Dataset extract »
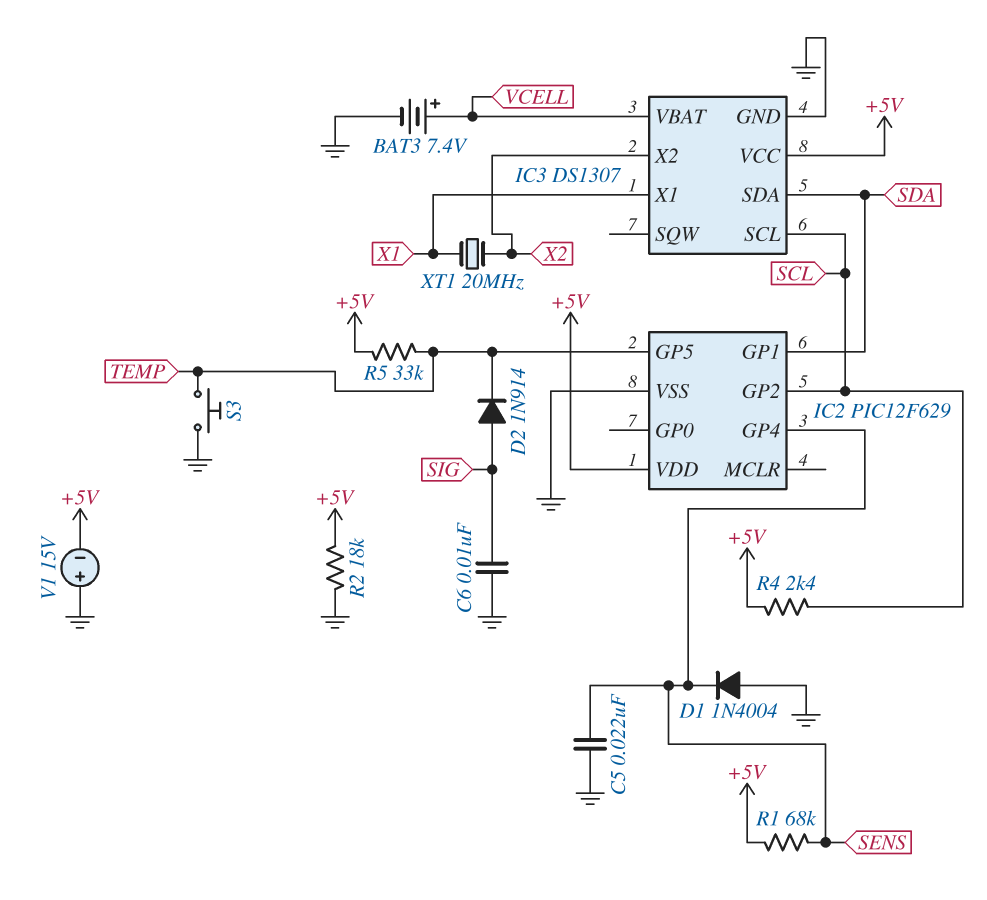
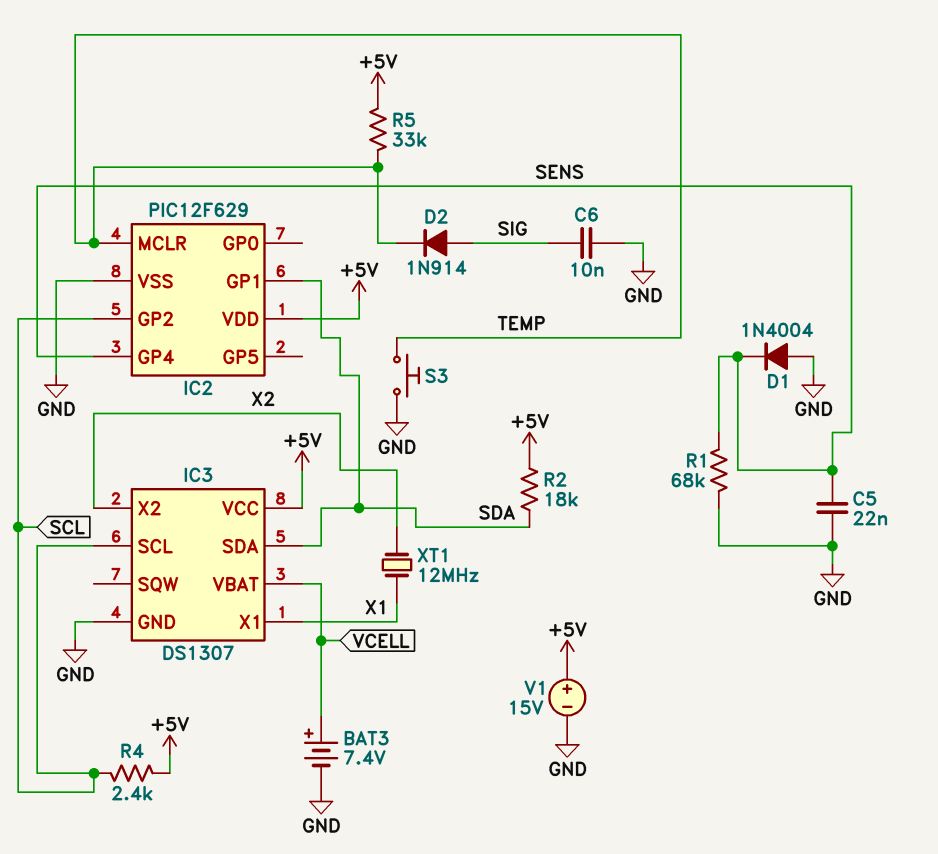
IC2 pin GP5: TEMP -> none
IC2 pin MCLR: none -> TEMP
R1: 68k (+5V, SENS) -> 68k (GND, SENS)
R2: 18k (+5V, GND) -> 18k (+5V, SDA)
V1: 15V (plus GND, minus +5V) -> 15V (plus +5V, minus GND)
XT1: 20MHz (X1, X2) -> 12MHz (X1, X2)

Exercise prompt » Begin with the line that holds "V1: 15V (plus" and write out each line from there to the end of the material, exactly as it stands. Include nothing else.

Reply to the task »
V1: 15V (plus GND, minus +5V) -> 15V (plus +5V, minus GND)
XT1: 20MHz (X1, X2) -> 12MHz (X1, X2)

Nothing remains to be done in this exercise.